Exercise prompt
For this exercise, reproduce each entry below exactly, excluding pictures.

━━━━━ Data provided

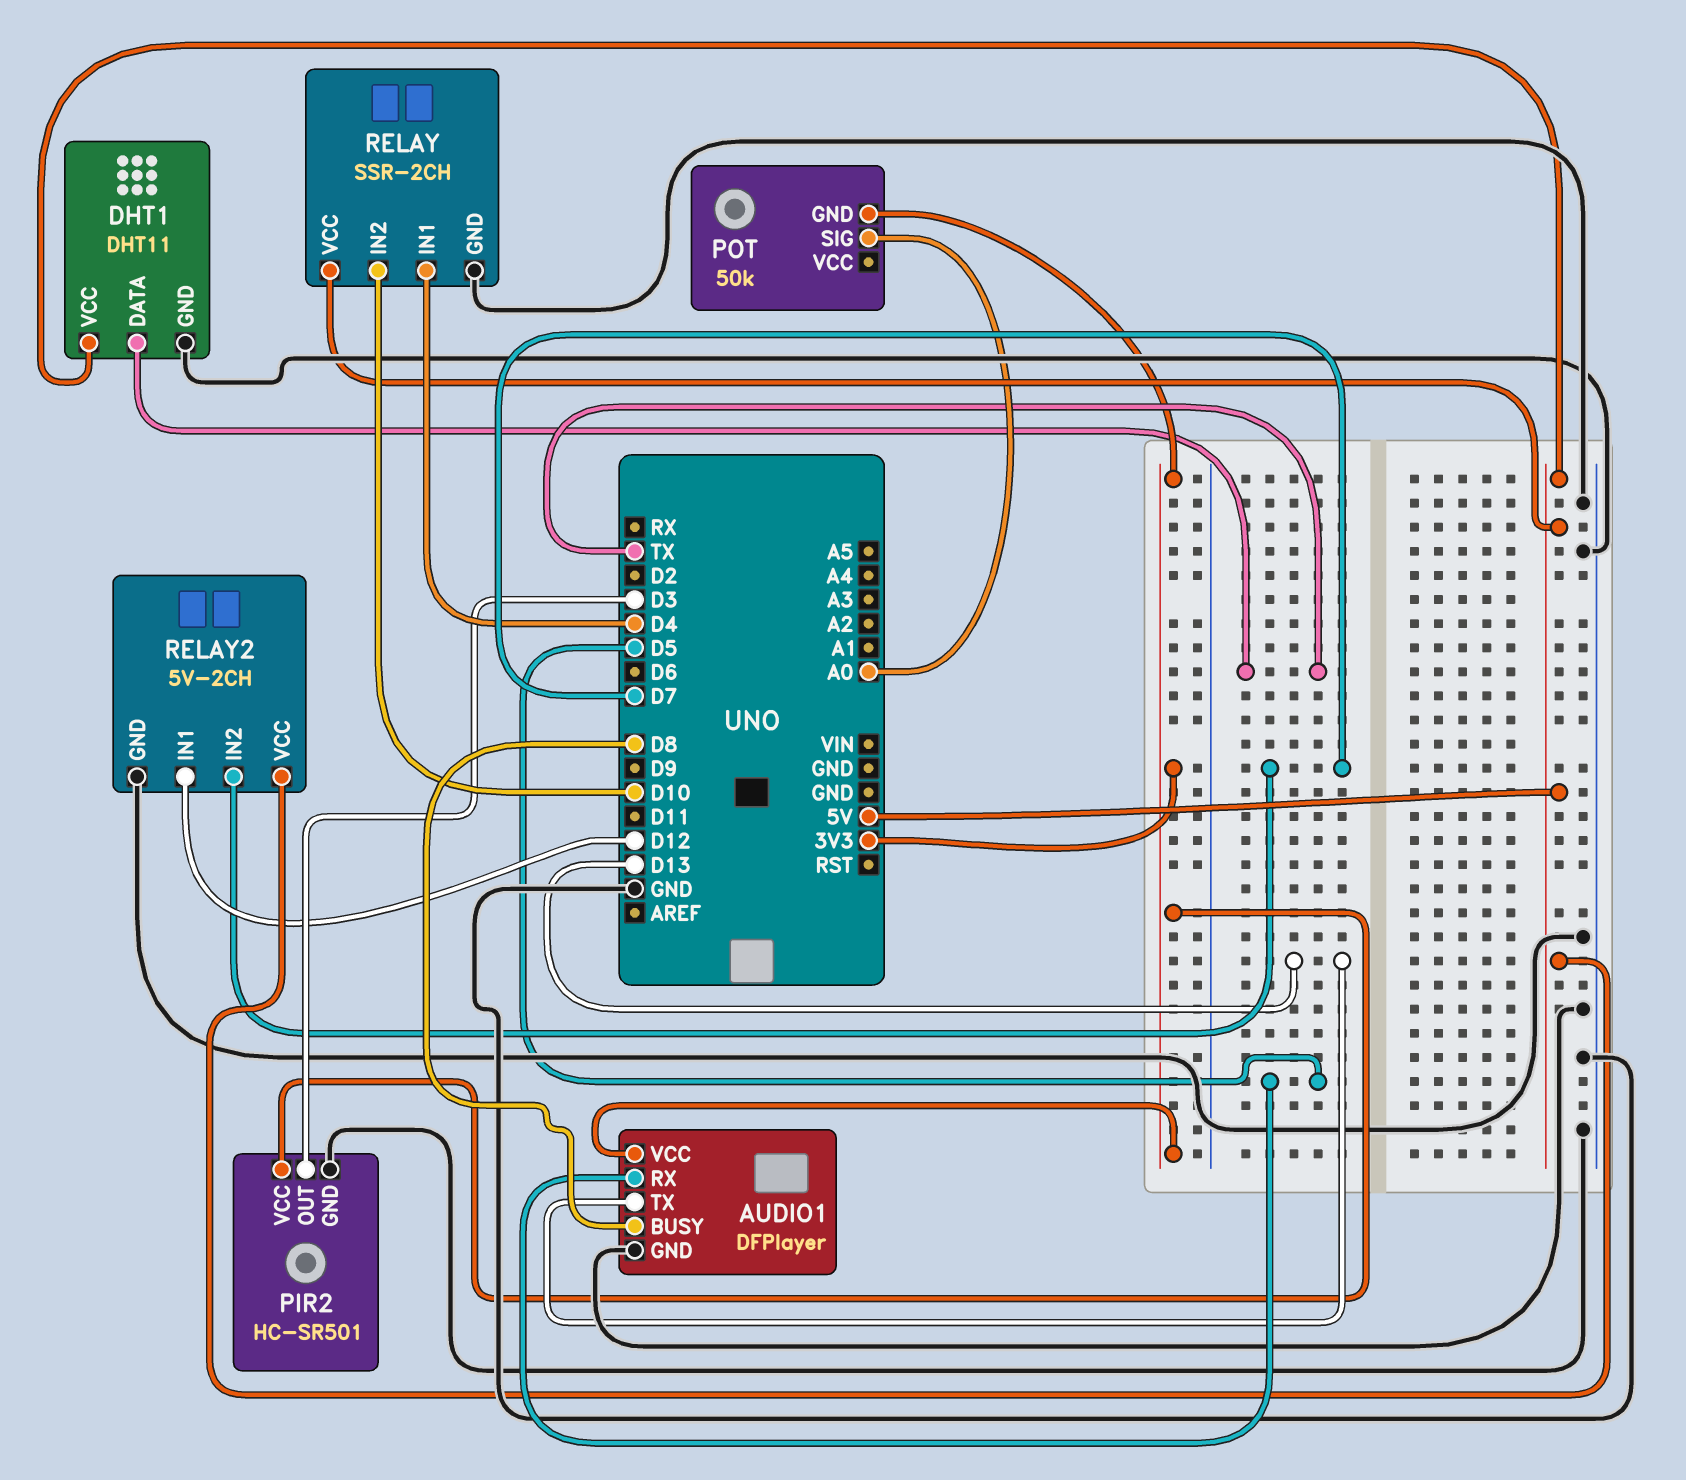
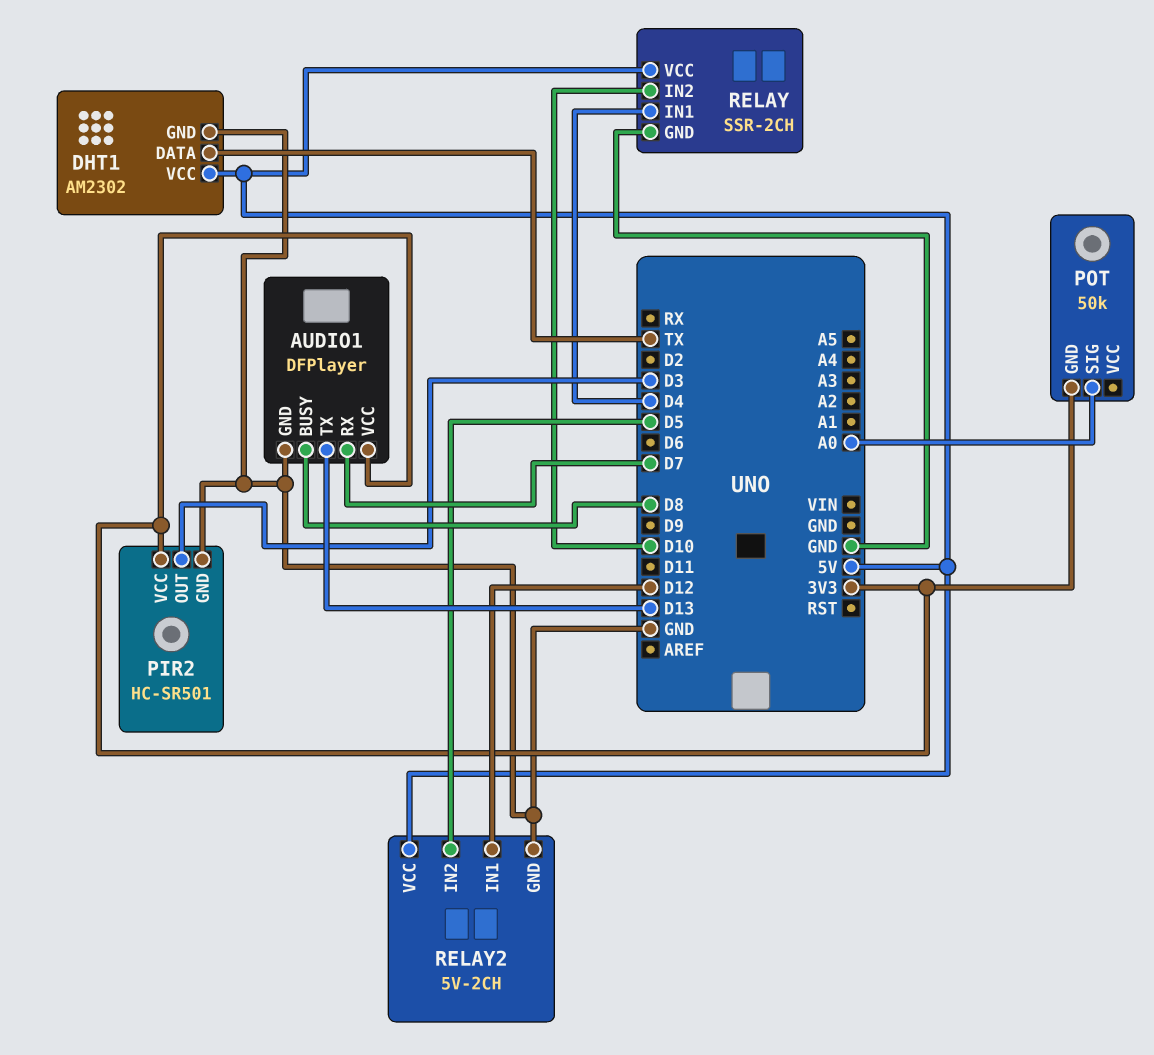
AUDIO1 pin RX: D5 -> D7
DHT1: DHT11 -> AM2302
RELAY2 pin IN2: D7 -> D5

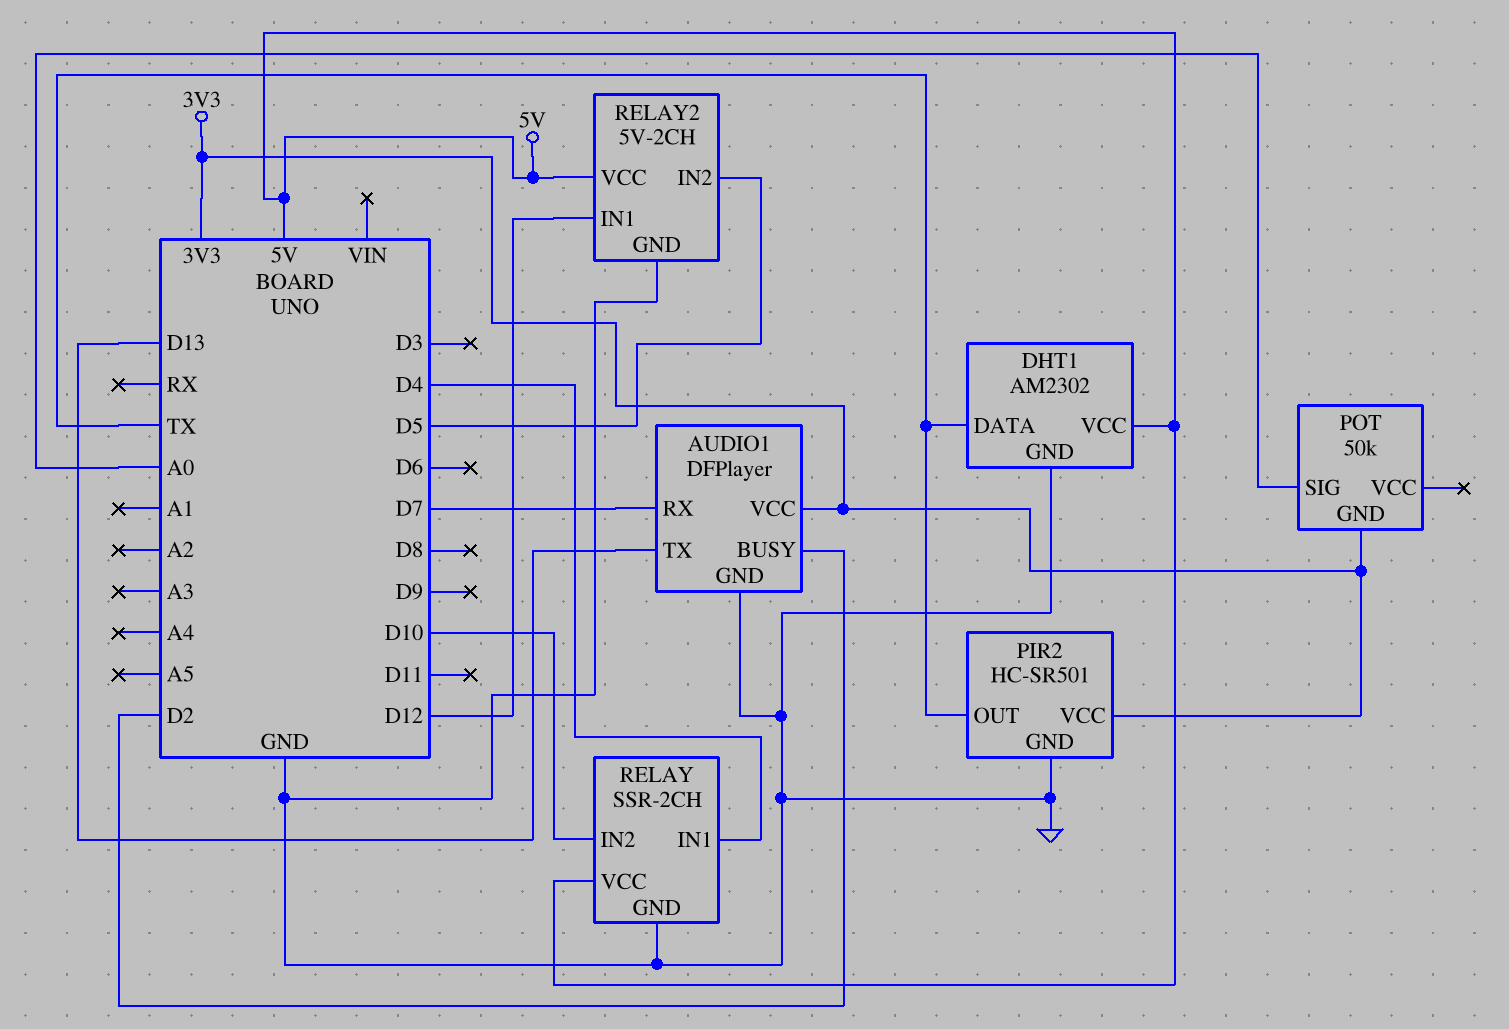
AUDIO1 pin BUSY: D8 -> D2
PIR2 pin OUT: D3 -> TX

━━━━━━━━━━

Written solution
AUDIO1 pin RX: D5 -> D7
DHT1: DHT11 -> AM2302
RELAY2 pin IN2: D7 -> D5

AUDIO1 pin BUSY: D8 -> D2
PIR2 pin OUT: D3 -> TX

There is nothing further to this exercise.